■ What needs to be done: Please copy out word for word everything from the first line of the items down to the line containing "Nagoya: 11:35 -> 11:37", including that line.

---- Data for this task

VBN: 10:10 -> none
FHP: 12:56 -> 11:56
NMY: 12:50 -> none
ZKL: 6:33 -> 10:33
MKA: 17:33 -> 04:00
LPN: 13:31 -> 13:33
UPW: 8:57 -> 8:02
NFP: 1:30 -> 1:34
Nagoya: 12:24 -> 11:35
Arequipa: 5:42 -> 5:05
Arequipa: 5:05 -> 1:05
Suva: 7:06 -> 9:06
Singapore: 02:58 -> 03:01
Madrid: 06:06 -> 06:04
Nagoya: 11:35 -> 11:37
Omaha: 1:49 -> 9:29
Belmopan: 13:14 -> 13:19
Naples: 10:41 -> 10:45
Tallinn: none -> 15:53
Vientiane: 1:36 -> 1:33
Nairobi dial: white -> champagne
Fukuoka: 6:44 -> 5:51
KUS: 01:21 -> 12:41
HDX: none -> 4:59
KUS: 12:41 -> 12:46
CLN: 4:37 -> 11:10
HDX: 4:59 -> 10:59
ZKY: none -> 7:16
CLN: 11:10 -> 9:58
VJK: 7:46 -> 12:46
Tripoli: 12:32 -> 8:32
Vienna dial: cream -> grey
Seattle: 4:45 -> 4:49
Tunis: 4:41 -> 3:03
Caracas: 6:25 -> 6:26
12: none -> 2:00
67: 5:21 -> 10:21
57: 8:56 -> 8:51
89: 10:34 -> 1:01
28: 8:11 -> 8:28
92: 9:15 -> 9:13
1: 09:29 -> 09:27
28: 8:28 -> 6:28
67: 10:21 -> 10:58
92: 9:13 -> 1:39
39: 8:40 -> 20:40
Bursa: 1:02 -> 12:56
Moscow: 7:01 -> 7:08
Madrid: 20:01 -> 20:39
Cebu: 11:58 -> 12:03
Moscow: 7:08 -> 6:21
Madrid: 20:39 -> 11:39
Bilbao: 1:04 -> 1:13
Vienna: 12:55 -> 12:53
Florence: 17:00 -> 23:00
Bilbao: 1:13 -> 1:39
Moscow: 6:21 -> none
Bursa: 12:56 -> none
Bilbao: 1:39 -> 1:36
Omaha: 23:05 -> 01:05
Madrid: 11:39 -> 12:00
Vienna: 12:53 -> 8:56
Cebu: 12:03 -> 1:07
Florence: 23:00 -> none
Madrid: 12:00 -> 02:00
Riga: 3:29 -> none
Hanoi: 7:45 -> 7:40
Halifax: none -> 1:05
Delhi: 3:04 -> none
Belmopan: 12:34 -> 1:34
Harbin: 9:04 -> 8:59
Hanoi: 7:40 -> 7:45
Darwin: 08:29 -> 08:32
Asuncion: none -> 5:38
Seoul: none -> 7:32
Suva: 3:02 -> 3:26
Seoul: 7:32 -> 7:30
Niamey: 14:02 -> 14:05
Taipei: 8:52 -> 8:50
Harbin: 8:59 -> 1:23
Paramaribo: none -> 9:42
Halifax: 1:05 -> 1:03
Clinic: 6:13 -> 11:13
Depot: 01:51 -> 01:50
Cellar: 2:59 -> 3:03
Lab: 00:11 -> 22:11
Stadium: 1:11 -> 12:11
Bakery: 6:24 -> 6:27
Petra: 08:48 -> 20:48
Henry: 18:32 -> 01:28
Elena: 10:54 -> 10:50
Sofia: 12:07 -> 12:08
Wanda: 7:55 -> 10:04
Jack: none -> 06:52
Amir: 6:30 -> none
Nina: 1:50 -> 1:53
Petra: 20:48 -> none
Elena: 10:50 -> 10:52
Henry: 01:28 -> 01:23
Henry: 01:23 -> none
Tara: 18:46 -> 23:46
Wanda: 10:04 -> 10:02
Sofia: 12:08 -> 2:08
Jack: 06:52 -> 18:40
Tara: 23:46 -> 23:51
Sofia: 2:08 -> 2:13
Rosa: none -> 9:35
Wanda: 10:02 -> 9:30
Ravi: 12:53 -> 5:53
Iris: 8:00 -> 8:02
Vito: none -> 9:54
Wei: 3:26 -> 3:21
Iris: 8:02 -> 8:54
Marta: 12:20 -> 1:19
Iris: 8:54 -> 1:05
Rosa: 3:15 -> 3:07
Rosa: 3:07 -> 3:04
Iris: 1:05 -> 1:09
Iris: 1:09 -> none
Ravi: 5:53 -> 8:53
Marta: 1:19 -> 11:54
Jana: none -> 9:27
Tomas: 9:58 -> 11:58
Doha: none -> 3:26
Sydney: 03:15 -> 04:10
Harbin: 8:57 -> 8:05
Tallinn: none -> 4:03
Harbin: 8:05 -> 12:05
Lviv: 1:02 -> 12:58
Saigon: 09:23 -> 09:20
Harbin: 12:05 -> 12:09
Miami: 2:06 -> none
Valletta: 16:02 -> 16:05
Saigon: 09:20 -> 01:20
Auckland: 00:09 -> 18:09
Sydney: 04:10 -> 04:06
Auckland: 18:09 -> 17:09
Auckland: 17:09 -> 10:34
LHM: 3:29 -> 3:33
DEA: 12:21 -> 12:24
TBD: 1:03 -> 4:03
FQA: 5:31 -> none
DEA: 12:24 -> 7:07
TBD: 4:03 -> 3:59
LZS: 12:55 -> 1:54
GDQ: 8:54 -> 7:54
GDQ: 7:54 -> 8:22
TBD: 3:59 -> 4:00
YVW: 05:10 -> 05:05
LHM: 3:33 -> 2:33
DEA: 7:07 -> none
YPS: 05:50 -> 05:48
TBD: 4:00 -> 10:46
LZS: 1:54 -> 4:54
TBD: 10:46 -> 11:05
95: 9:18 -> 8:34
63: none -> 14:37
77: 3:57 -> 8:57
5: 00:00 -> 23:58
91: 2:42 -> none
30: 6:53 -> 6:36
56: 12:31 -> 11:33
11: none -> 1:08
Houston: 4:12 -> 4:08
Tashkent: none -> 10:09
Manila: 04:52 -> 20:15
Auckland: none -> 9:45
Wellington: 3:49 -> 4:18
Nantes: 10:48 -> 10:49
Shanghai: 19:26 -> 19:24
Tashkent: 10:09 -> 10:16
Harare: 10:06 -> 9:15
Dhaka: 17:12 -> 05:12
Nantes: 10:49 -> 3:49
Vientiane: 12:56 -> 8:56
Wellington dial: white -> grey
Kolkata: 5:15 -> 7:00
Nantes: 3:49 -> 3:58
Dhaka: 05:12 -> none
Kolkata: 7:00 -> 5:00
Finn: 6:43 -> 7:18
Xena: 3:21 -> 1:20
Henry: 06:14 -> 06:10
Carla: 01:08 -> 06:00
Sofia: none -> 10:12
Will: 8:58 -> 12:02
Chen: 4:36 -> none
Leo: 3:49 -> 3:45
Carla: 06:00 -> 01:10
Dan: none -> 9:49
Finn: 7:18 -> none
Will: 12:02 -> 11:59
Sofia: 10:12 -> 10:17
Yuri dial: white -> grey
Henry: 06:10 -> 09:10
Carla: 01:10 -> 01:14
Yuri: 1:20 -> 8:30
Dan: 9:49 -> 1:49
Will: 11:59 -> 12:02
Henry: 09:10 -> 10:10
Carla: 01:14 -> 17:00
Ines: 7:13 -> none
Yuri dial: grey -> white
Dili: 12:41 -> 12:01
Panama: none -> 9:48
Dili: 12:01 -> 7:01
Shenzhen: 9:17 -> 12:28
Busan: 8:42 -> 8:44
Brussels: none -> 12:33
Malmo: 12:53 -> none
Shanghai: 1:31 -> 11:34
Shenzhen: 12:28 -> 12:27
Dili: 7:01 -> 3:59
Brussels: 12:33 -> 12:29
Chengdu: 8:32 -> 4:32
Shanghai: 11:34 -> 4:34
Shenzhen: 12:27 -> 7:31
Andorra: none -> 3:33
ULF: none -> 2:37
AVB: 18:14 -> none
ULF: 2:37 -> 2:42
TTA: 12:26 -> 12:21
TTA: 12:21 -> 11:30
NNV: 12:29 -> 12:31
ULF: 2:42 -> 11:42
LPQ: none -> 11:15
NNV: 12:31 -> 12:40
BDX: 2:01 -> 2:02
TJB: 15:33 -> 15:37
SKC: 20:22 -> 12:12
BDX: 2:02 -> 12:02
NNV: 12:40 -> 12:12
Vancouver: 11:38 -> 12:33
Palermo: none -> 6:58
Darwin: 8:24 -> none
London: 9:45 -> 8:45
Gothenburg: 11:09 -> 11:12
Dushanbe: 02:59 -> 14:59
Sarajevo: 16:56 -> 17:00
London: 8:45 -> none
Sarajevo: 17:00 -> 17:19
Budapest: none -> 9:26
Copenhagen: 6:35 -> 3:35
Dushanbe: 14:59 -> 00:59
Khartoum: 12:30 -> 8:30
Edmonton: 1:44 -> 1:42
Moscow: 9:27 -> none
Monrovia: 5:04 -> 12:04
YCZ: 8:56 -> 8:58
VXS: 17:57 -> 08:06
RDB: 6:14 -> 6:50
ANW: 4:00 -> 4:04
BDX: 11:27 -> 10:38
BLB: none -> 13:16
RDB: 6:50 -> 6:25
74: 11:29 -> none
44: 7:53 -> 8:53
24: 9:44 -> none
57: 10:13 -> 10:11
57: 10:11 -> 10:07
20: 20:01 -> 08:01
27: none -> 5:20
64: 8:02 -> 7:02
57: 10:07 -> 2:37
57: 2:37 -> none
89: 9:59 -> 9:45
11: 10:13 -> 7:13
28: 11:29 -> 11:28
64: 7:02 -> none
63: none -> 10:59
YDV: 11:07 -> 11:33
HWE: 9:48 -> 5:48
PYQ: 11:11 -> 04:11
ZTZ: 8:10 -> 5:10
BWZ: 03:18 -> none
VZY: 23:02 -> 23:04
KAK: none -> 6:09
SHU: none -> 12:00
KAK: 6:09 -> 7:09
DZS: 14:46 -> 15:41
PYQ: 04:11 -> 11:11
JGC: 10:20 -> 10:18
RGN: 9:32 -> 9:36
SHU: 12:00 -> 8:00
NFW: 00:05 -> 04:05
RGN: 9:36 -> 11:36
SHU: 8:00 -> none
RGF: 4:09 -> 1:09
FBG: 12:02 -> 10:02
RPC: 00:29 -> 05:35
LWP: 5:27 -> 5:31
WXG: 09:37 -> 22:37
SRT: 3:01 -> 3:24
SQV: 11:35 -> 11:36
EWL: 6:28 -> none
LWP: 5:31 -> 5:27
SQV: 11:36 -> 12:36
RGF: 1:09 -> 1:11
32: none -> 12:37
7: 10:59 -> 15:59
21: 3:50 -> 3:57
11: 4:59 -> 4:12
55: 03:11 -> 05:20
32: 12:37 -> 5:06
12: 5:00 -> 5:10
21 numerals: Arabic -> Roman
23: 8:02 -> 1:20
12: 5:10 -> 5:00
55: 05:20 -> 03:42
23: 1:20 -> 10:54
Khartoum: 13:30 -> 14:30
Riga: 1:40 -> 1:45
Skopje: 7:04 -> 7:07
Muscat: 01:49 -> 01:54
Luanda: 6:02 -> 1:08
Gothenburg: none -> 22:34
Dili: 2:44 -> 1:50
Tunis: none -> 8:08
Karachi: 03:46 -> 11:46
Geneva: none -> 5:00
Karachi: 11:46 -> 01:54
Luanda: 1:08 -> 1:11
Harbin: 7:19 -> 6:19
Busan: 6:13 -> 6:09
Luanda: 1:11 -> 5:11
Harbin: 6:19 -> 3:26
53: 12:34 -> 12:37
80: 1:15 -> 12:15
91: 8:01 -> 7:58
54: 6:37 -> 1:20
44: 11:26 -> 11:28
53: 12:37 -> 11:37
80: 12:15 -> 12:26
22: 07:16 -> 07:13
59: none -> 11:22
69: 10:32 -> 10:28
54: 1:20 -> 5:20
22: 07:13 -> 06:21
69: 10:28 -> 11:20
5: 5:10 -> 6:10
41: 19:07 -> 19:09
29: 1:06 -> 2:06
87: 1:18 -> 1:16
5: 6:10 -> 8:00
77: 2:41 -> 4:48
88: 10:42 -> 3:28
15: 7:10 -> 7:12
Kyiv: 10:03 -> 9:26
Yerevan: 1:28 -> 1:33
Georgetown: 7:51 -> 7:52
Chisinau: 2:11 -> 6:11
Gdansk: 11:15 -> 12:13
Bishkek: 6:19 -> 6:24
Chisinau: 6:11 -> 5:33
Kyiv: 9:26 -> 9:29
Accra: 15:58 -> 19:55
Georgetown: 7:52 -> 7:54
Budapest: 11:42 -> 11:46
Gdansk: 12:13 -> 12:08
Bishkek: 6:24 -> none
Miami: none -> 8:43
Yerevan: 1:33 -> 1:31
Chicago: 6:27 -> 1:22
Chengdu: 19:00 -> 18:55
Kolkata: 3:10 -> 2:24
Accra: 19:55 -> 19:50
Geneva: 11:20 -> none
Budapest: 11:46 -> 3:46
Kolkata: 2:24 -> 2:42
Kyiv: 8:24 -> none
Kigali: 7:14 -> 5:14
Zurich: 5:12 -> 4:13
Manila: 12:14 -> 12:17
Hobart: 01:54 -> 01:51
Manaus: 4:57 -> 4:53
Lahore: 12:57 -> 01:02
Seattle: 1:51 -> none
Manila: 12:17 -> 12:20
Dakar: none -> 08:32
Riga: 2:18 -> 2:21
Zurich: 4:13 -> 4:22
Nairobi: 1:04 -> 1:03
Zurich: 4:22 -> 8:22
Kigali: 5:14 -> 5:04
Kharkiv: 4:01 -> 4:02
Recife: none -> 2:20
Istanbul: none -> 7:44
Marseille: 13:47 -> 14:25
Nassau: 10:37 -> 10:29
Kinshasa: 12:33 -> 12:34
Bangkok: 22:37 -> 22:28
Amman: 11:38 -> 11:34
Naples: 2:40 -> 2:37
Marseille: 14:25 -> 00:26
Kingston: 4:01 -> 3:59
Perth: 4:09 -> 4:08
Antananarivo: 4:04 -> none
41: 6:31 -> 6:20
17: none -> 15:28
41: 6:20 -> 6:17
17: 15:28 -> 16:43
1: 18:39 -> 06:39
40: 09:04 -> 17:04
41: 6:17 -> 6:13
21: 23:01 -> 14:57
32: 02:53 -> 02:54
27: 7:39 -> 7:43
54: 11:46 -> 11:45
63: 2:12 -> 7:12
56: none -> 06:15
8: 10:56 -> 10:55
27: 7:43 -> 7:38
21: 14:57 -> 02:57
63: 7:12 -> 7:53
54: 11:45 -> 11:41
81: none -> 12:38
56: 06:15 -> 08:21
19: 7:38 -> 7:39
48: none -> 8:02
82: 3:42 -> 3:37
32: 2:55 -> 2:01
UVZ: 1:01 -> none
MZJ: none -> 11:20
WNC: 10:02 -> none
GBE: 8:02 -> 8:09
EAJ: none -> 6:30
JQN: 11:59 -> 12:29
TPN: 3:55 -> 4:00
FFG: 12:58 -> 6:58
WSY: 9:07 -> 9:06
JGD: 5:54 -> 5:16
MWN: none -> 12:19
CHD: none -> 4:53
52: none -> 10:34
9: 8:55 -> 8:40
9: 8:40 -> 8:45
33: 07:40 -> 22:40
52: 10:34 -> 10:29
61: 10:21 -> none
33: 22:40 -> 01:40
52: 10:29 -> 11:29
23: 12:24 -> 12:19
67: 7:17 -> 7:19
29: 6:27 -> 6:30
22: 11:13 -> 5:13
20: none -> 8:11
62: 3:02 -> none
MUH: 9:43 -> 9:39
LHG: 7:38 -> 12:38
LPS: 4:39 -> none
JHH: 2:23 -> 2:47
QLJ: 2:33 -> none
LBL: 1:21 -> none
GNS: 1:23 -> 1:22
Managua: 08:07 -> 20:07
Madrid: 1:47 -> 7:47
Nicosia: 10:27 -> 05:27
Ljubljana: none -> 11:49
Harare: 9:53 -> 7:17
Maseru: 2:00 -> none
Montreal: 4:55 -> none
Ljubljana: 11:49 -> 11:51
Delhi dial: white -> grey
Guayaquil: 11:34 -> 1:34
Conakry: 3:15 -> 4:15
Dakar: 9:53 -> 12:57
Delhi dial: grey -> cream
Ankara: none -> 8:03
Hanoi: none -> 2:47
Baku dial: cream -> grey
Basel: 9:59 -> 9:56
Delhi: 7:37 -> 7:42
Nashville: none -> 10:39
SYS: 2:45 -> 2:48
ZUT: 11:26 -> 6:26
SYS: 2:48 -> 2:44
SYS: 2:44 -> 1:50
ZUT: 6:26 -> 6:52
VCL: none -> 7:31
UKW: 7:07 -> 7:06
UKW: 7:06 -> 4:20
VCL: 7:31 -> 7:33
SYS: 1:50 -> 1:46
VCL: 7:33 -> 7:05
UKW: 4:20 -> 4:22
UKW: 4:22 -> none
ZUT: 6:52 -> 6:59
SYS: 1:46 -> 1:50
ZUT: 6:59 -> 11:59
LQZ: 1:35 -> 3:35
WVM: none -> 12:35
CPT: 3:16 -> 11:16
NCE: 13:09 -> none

--------

■ Correct result:
VBN: 10:10 -> none
FHP: 12:56 -> 11:56
NMY: 12:50 -> none
ZKL: 6:33 -> 10:33
MKA: 17:33 -> 04:00
LPN: 13:31 -> 13:33
UPW: 8:57 -> 8:02
NFP: 1:30 -> 1:34
Nagoya: 12:24 -> 11:35
Arequipa: 5:42 -> 5:05
Arequipa: 5:05 -> 1:05
Suva: 7:06 -> 9:06
Singapore: 02:58 -> 03:01
Madrid: 06:06 -> 06:04
Nagoya: 11:35 -> 11:37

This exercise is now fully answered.